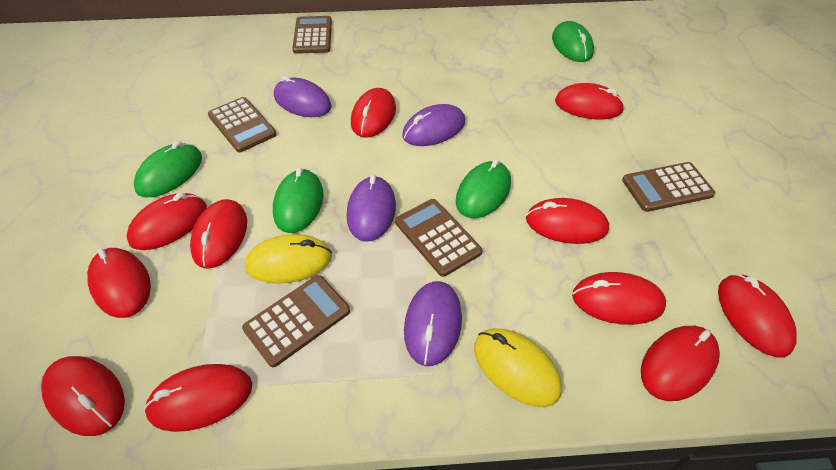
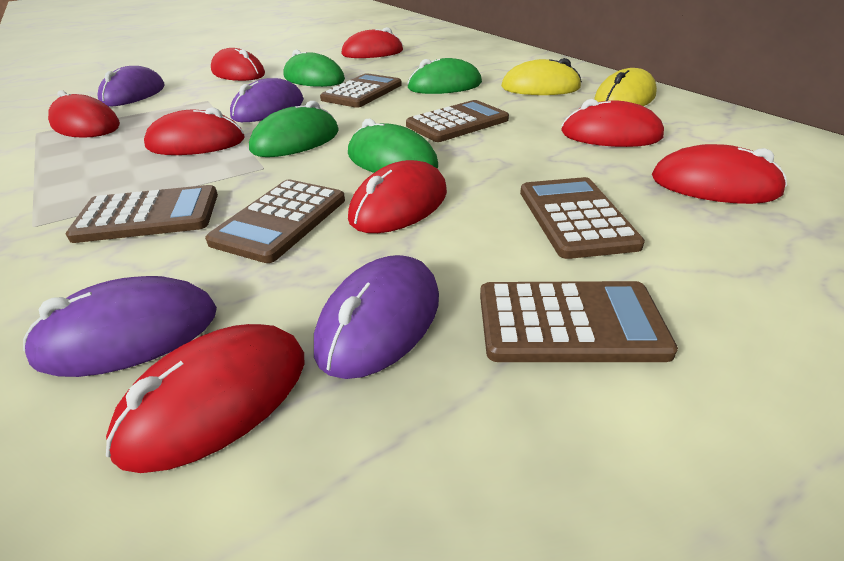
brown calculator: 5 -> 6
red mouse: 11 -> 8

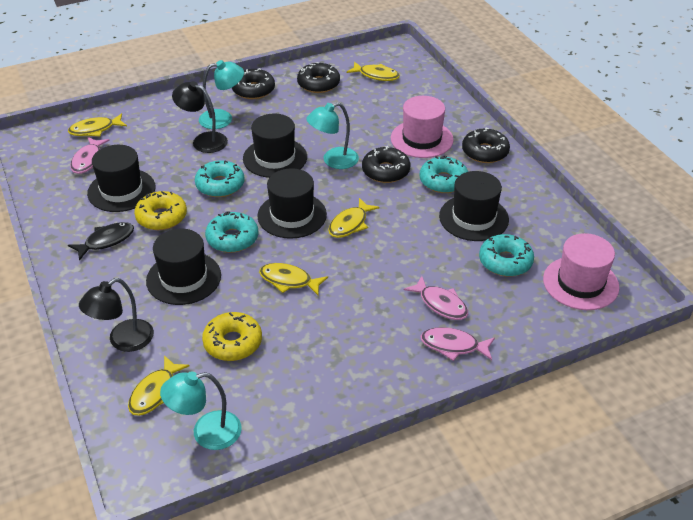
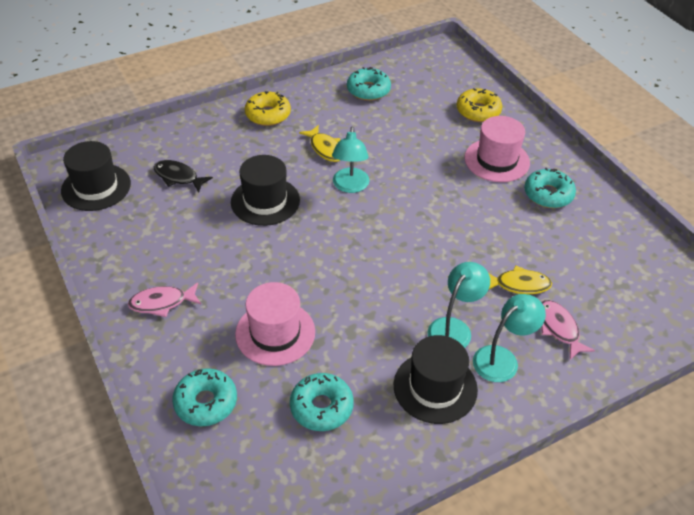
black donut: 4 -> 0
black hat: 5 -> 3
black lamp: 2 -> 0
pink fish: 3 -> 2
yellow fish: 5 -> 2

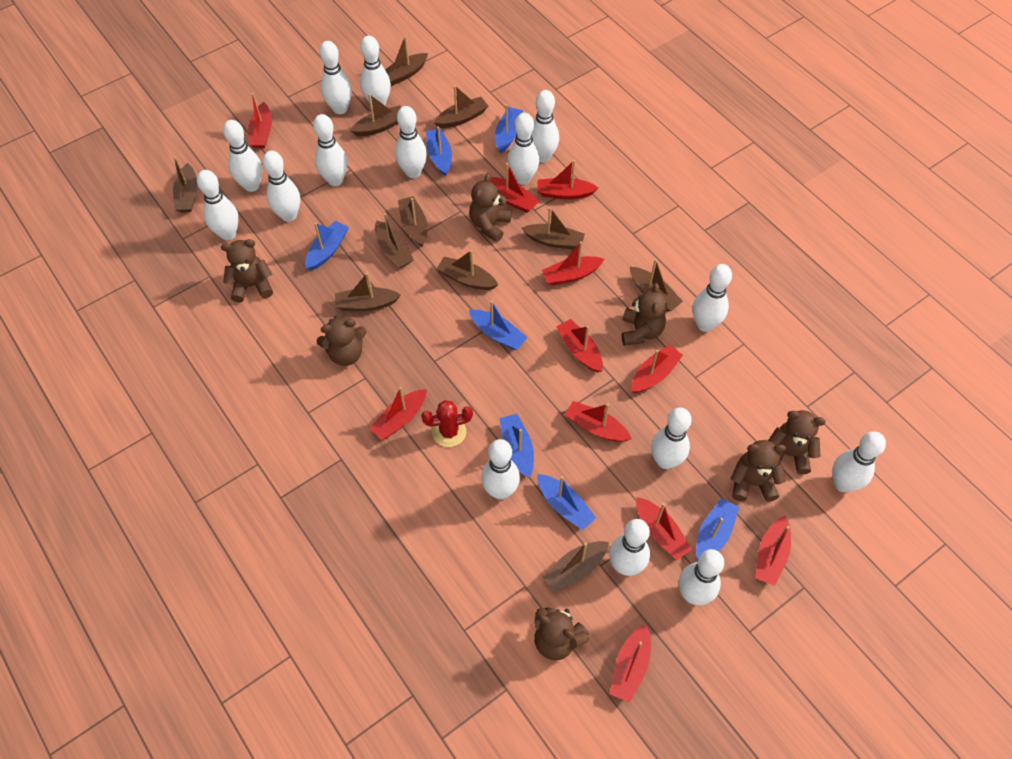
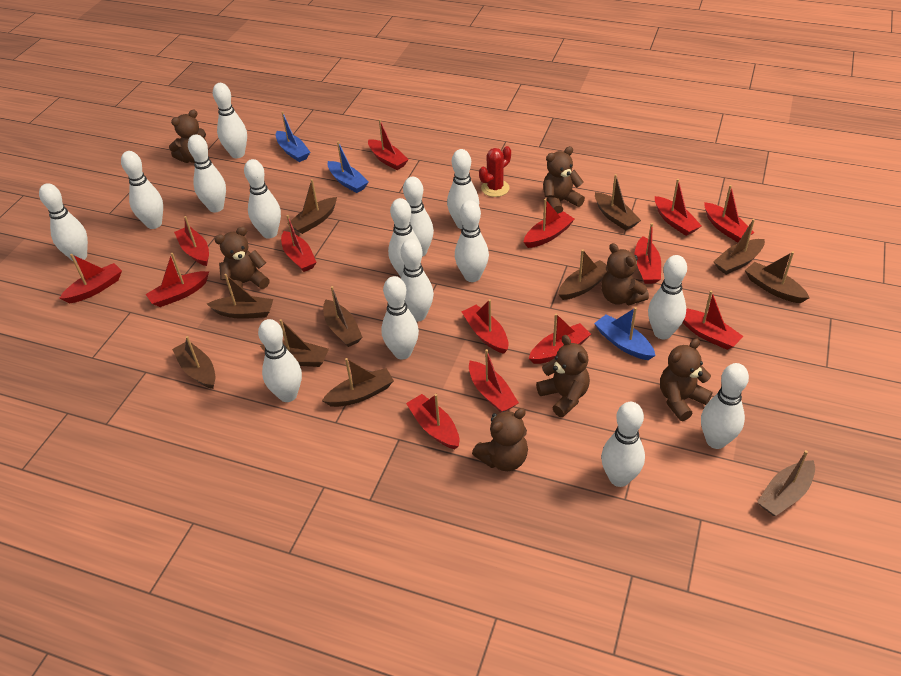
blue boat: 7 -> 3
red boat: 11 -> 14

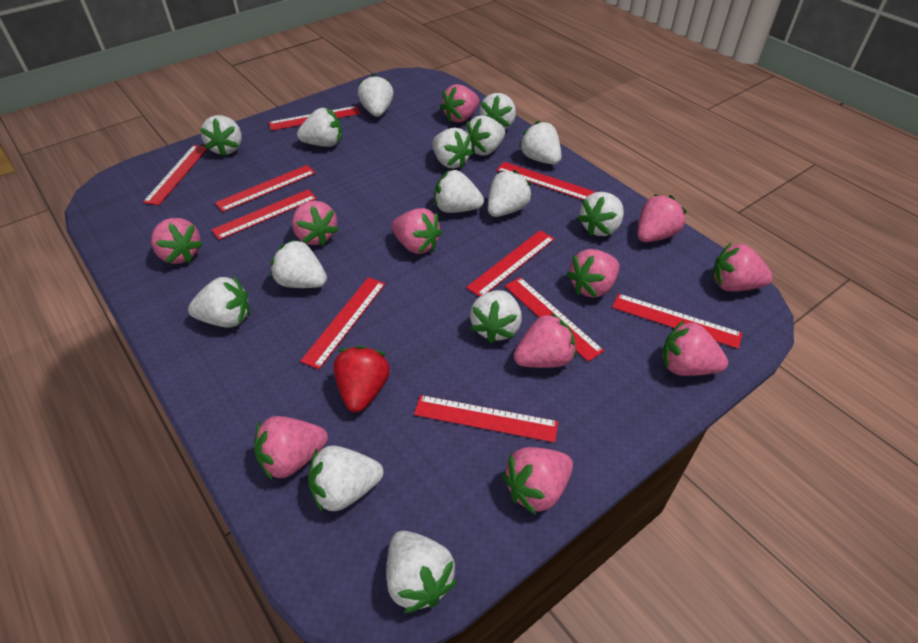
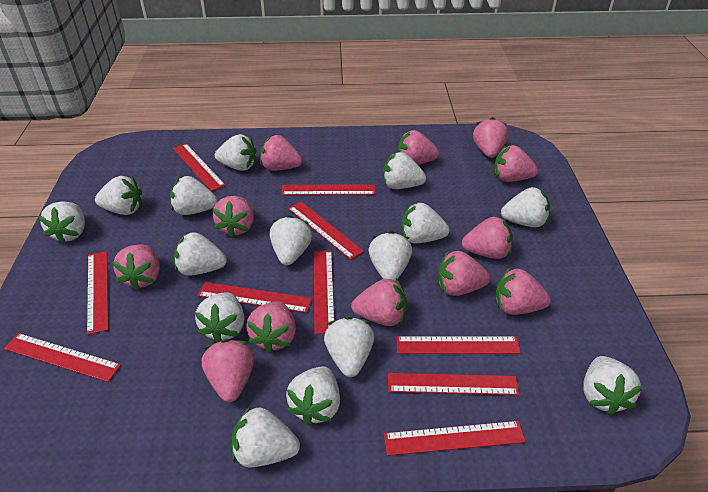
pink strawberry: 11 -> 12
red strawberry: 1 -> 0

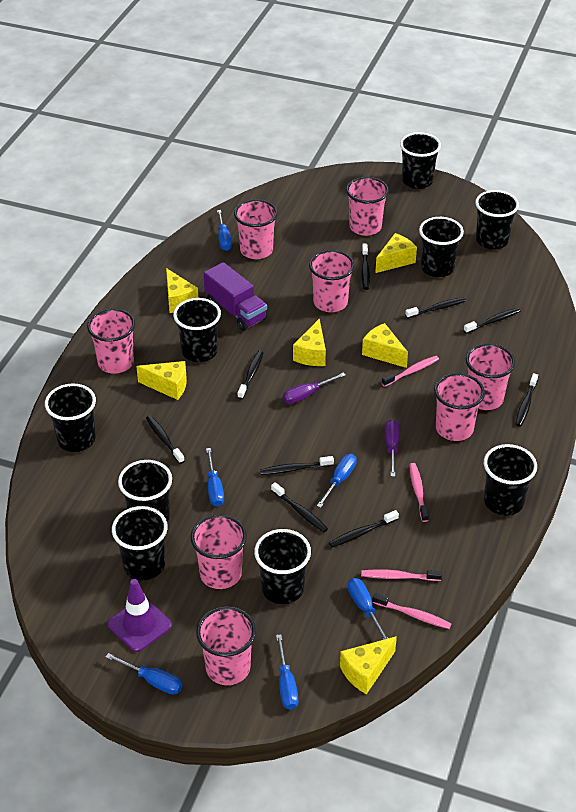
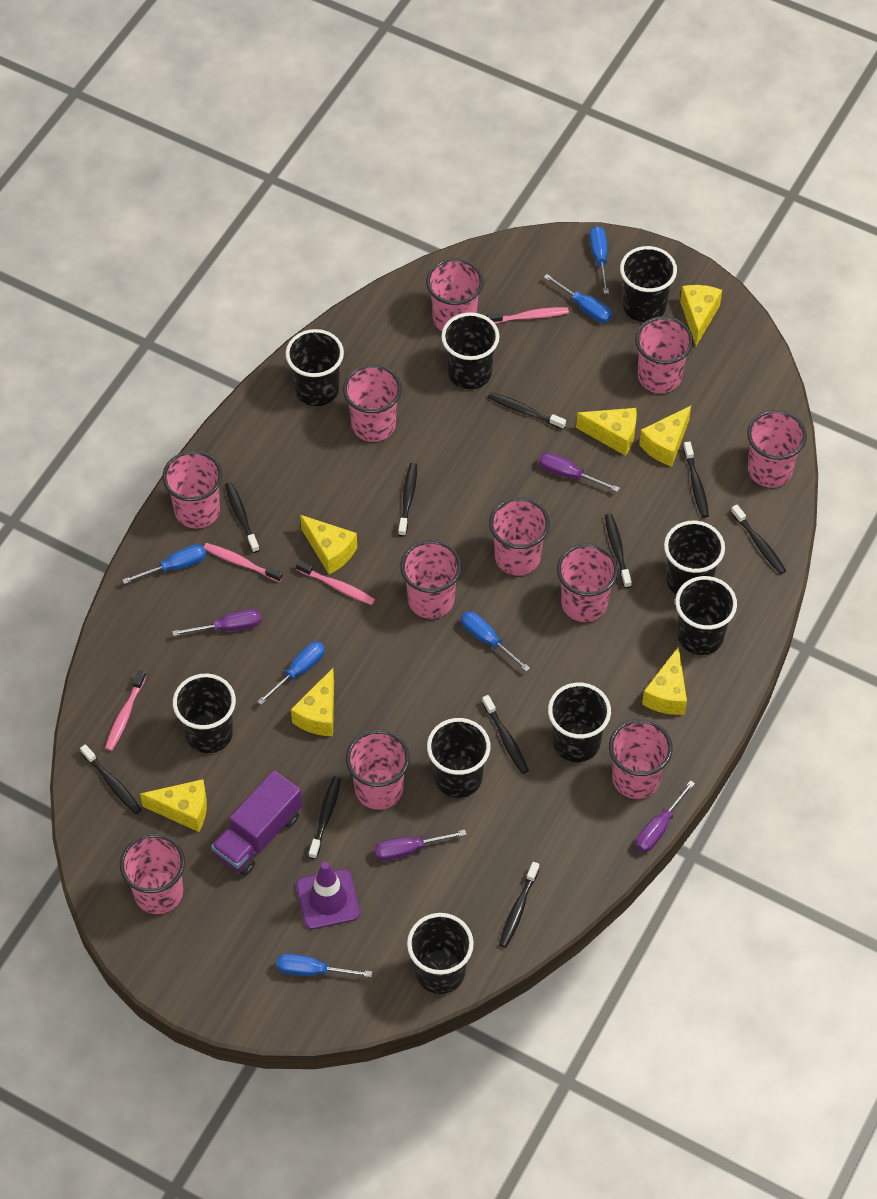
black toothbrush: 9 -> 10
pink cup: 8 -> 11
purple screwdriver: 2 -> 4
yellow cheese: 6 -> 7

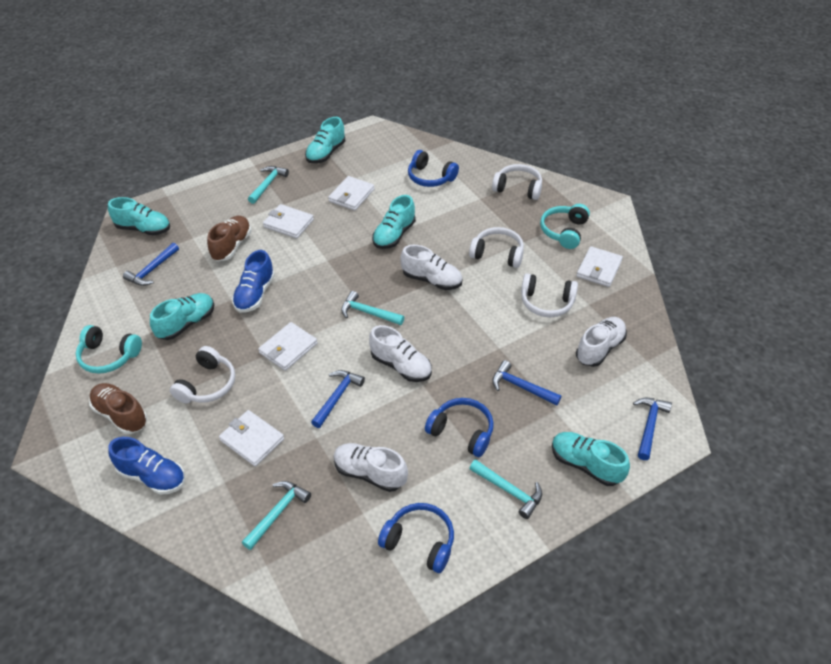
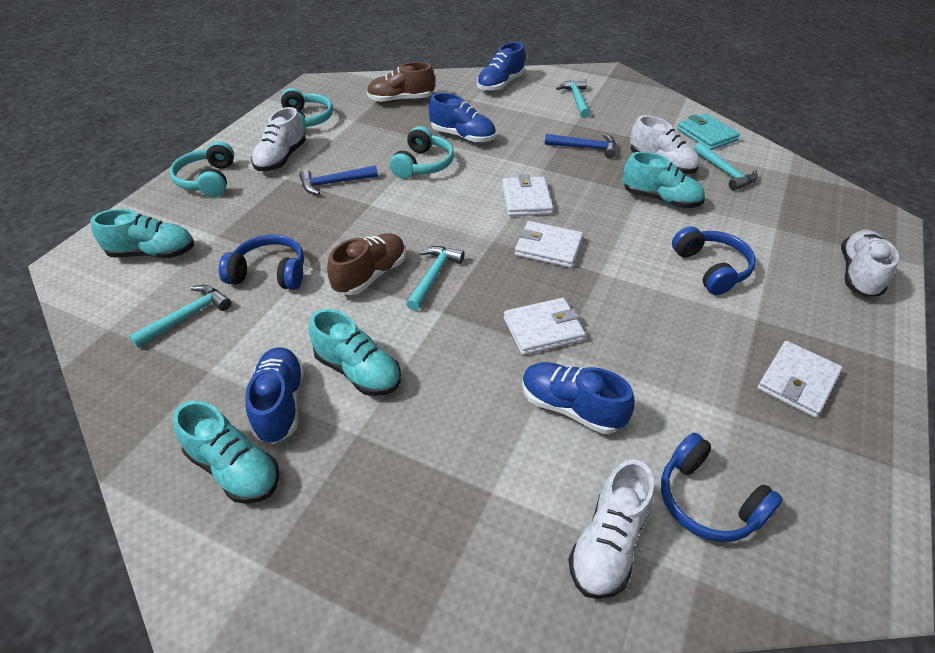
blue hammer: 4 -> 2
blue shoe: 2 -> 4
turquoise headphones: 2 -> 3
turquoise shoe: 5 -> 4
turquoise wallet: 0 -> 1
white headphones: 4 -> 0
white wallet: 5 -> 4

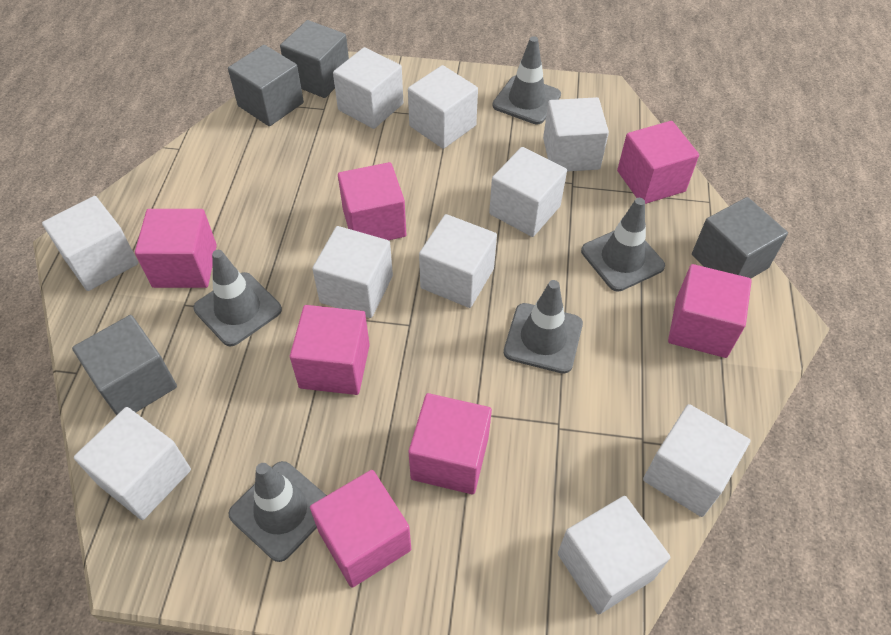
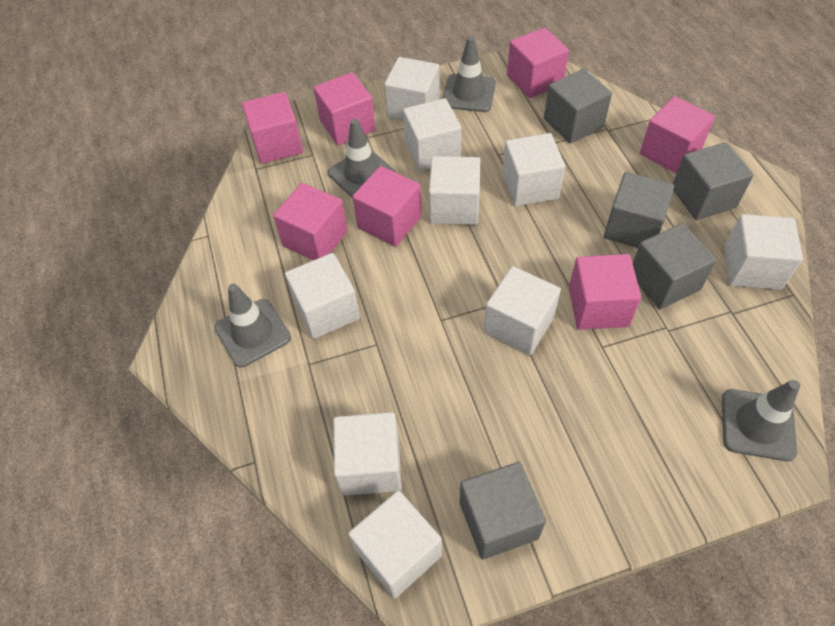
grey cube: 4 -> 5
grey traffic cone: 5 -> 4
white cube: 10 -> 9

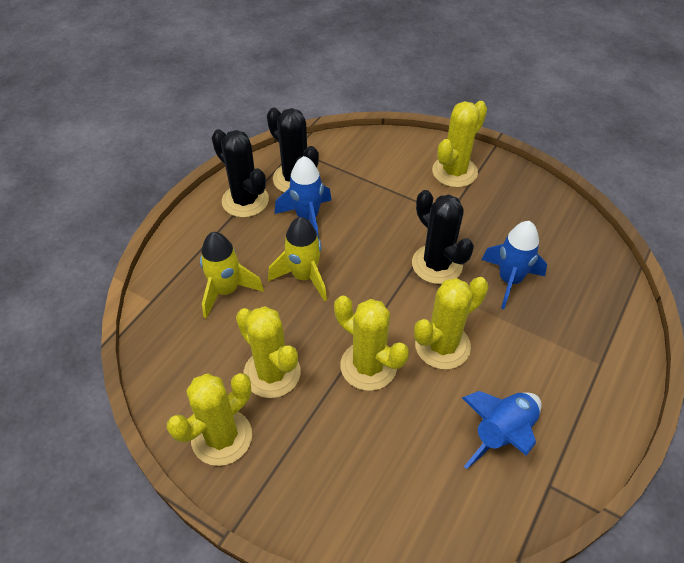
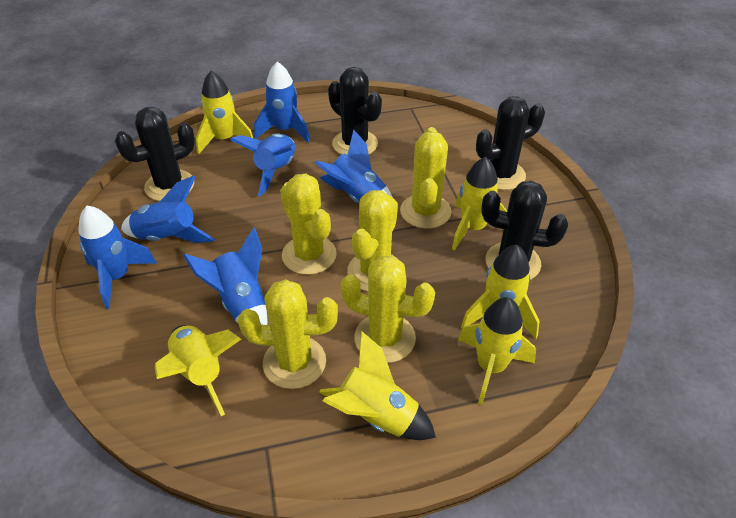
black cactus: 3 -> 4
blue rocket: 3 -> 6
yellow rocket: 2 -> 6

------------

#### WORK TO COMPLETE
Give back exactly the lines from the line with "white cube: 10 -> 9" through the end of the records, both included; keep all pictures out.

#### TASK ANSWER
white cube: 10 -> 9

black cactus: 3 -> 4
blue rocket: 3 -> 6
yellow rocket: 2 -> 6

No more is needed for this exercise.